* WHAT THIS TASK INVOLVES: Could you recast all the material below as a numbered list, one entry per line, with the blank lines left out?

* SUPPLIED RECORDS:
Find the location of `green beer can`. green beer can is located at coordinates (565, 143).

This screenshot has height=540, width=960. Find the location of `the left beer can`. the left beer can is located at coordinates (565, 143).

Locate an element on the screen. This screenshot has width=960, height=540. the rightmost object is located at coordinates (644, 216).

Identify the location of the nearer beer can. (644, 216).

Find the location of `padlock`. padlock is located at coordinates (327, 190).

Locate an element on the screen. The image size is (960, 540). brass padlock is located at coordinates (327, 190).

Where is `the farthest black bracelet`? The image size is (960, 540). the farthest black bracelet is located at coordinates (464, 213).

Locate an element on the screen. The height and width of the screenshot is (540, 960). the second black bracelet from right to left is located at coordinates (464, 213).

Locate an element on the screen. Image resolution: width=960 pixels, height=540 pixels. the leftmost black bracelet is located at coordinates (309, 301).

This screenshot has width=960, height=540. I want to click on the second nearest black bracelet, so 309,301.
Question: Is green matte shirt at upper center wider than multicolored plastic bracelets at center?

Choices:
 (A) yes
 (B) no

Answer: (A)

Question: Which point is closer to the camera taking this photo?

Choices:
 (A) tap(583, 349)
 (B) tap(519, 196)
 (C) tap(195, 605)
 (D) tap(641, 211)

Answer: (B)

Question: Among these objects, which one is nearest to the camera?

* TASK SOLUTION:
1. Find the location of `green beer can`. green beer can is located at coordinates (565, 143).
2. This screenshot has height=540, width=960. Find the location of `the left beer can`. the left beer can is located at coordinates (565, 143).
3. Locate an element on the screen. This screenshot has width=960, height=540. the rightmost object is located at coordinates (644, 216).
4. Identify the location of the nearer beer can. (644, 216).
5. Find the location of `padlock`. padlock is located at coordinates (327, 190).
6. Locate an element on the screen. The image size is (960, 540). brass padlock is located at coordinates (327, 190).
7. Where is `the farthest black bracelet`? The image size is (960, 540). the farthest black bracelet is located at coordinates (464, 213).
8. Locate an element on the screen. The height and width of the screenshot is (540, 960). the second black bracelet from right to left is located at coordinates (464, 213).
9. Locate an element on the screen. Image resolution: width=960 pixels, height=540 pixels. the leftmost black bracelet is located at coordinates (309, 301).
10. This screenshot has width=960, height=540. I want to click on the second nearest black bracelet, so 309,301.
11. Question: Is green matte shirt at upper center wider than multicolored plastic bracelets at center?
12. Choices:
13.  (A) yes
14.  (B) no
15. Answer: (A)
16. Question: Which point is closer to the camera taking this photo?
17. Choices:
18.  (A) tap(583, 349)
19.  (B) tap(519, 196)
20.  (C) tap(195, 605)
21.  (D) tap(641, 211)
22. Answer: (B)
23. Question: Among these objects, which one is nearest to the camera?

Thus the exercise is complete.